++++ PROVIDED DATA ++++
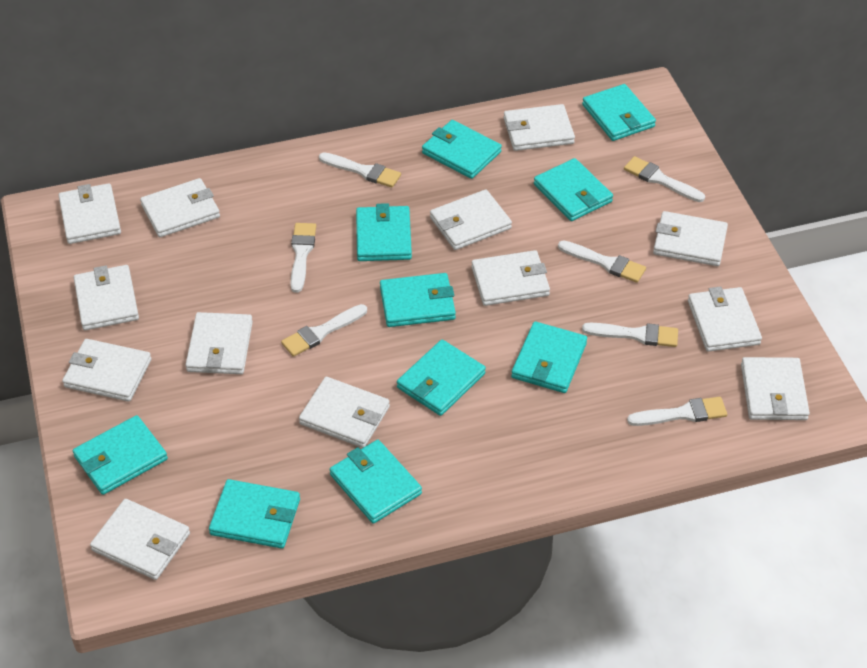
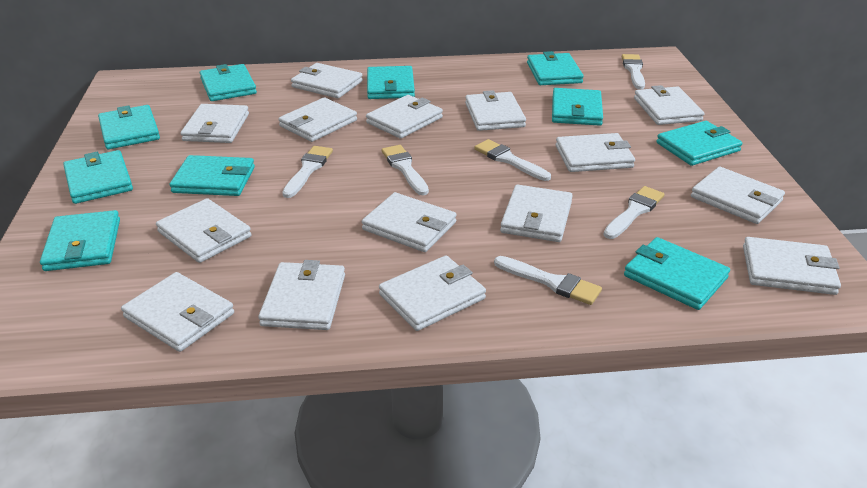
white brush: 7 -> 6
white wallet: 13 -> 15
++++
++++ PROVIDED DATA ++++
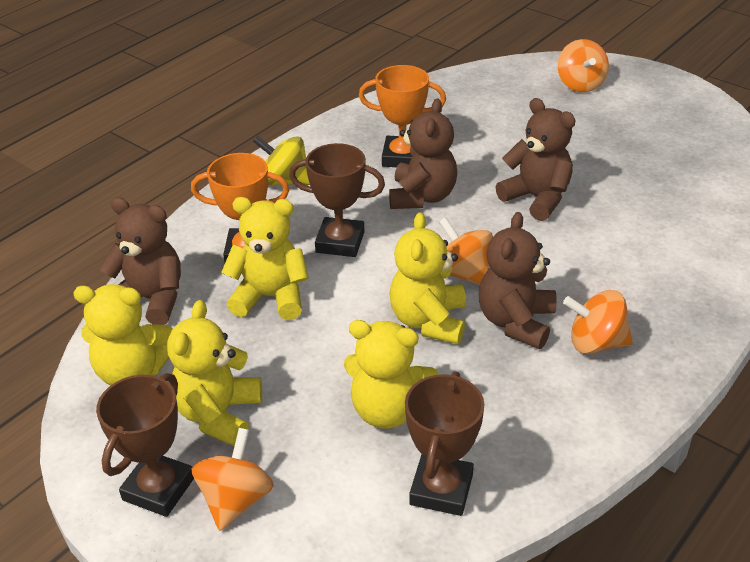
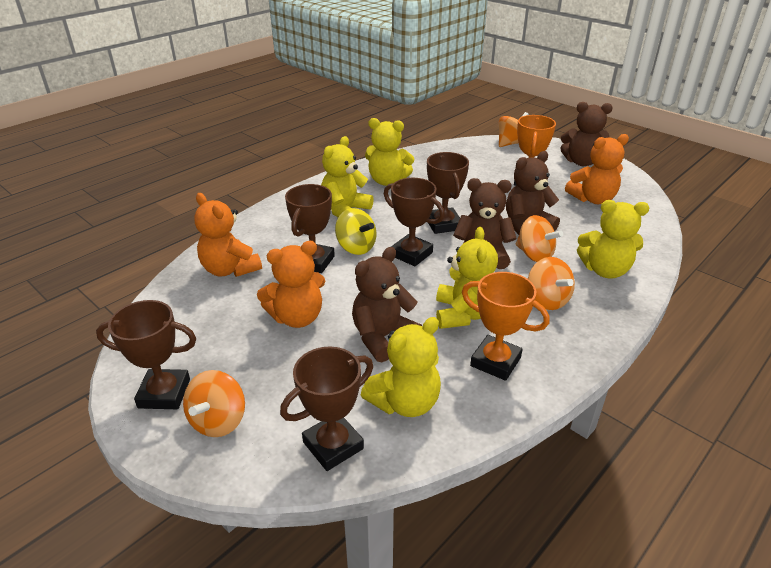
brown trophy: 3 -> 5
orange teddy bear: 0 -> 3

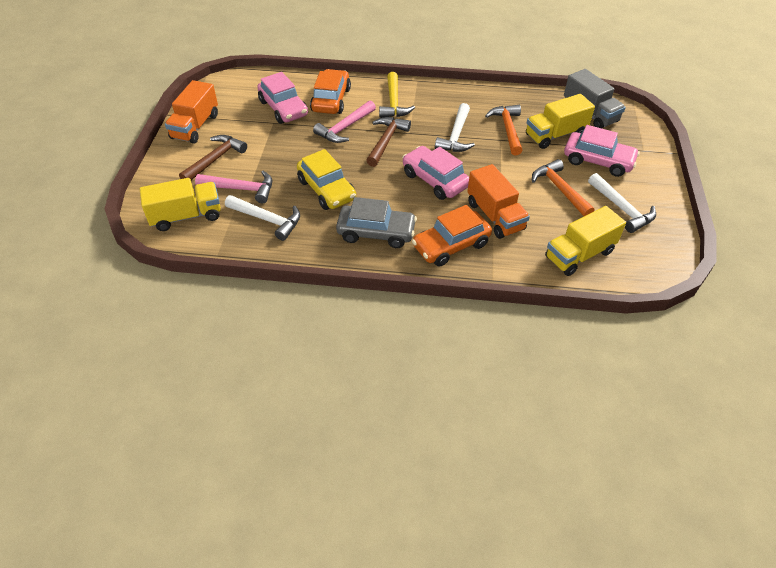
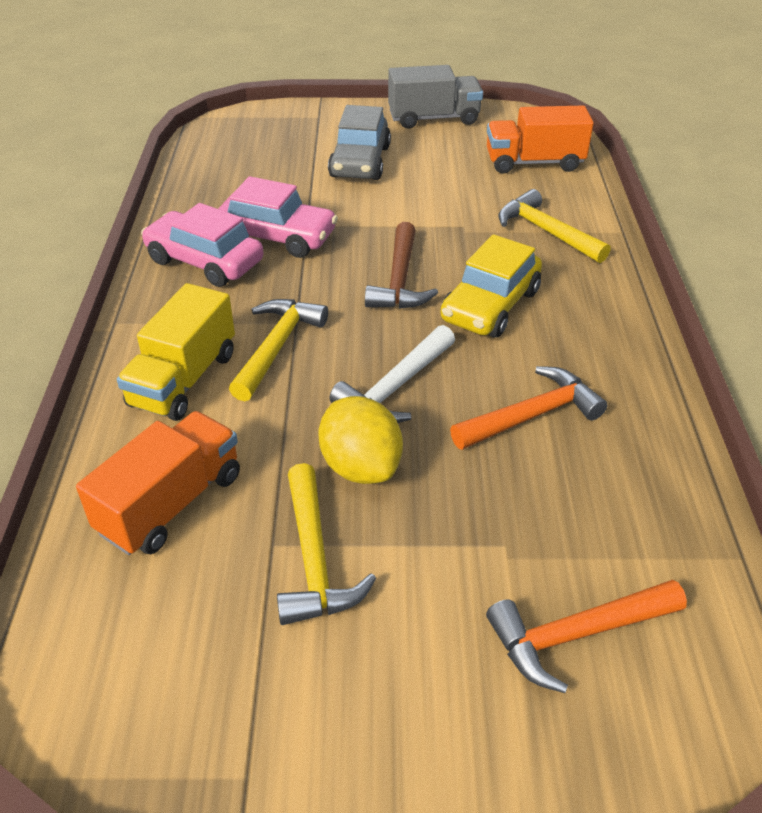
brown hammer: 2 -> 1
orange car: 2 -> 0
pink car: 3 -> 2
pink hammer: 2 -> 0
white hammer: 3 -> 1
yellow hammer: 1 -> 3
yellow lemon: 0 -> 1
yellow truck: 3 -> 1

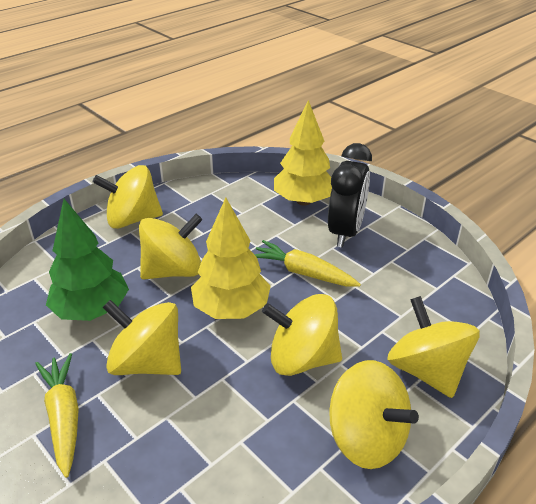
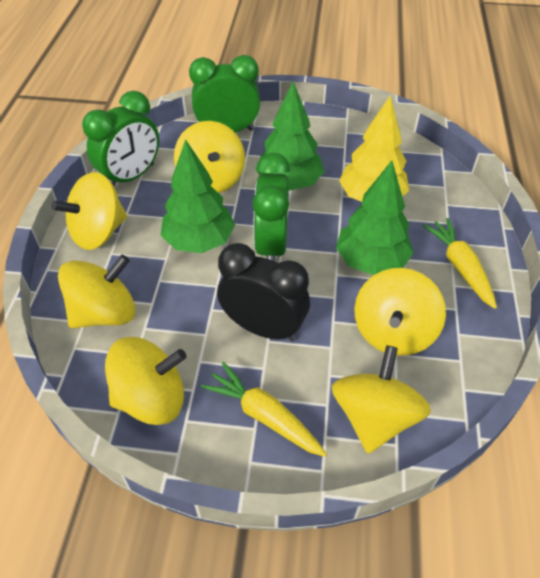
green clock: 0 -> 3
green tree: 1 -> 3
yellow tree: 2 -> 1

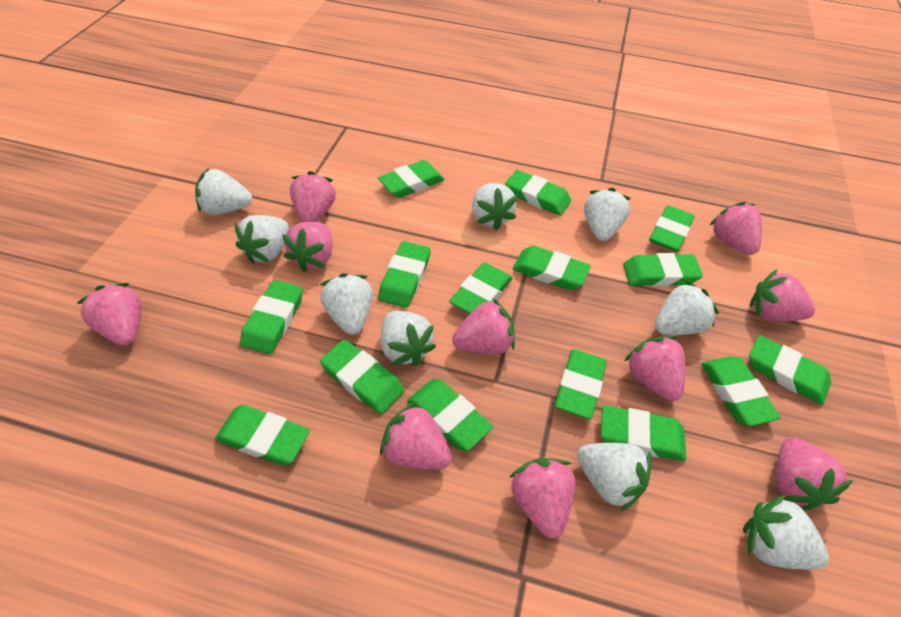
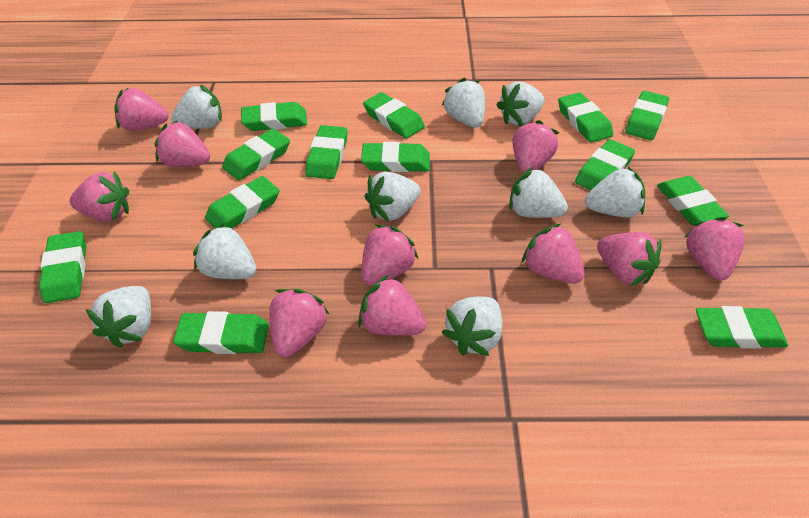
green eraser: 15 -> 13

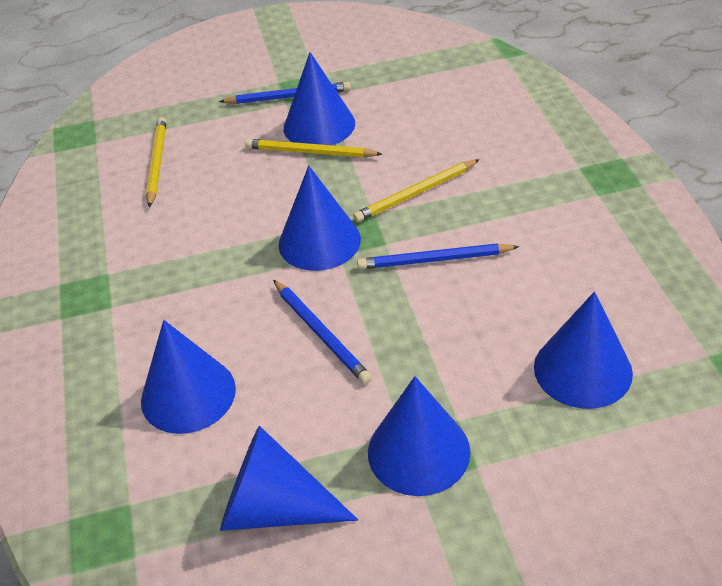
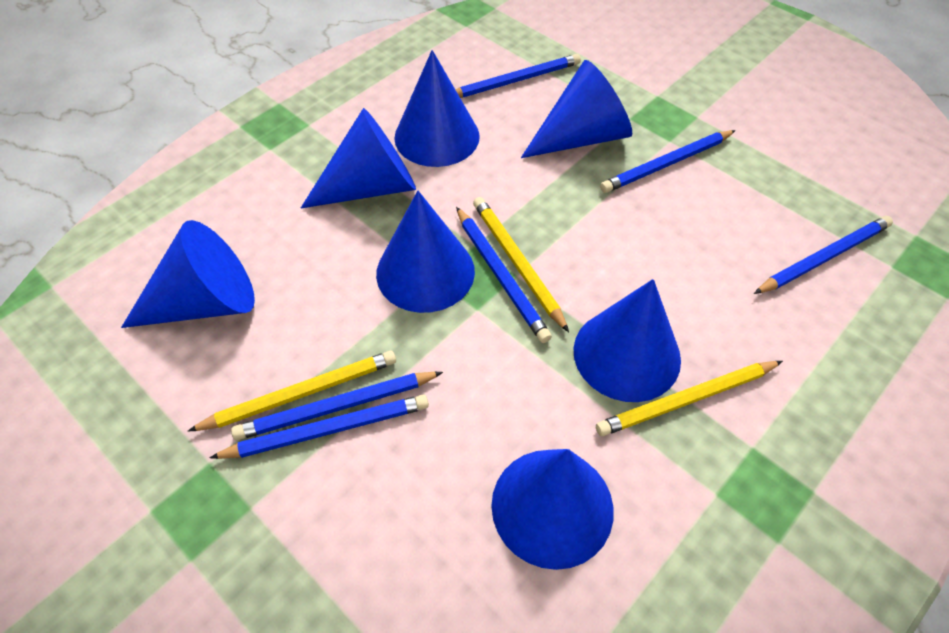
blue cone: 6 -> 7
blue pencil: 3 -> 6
++++
++++ PROVIDED DATA ++++
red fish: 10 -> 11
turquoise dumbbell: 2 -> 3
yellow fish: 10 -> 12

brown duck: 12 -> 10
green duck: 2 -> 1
++++
Take the entries above and copy exactly the lines starting at the one with "orange car: 2 -> 0" and ending at the one with "blue pencil: 3 -> 6"; nothing outside that span, and no pictures.

» **ANSWER FOR THE TASK**:
orange car: 2 -> 0
pink car: 3 -> 2
pink hammer: 2 -> 0
white hammer: 3 -> 1
yellow hammer: 1 -> 3
yellow lemon: 0 -> 1
yellow truck: 3 -> 1

green clock: 0 -> 3
green tree: 1 -> 3
yellow tree: 2 -> 1

green eraser: 15 -> 13

blue cone: 6 -> 7
blue pencil: 3 -> 6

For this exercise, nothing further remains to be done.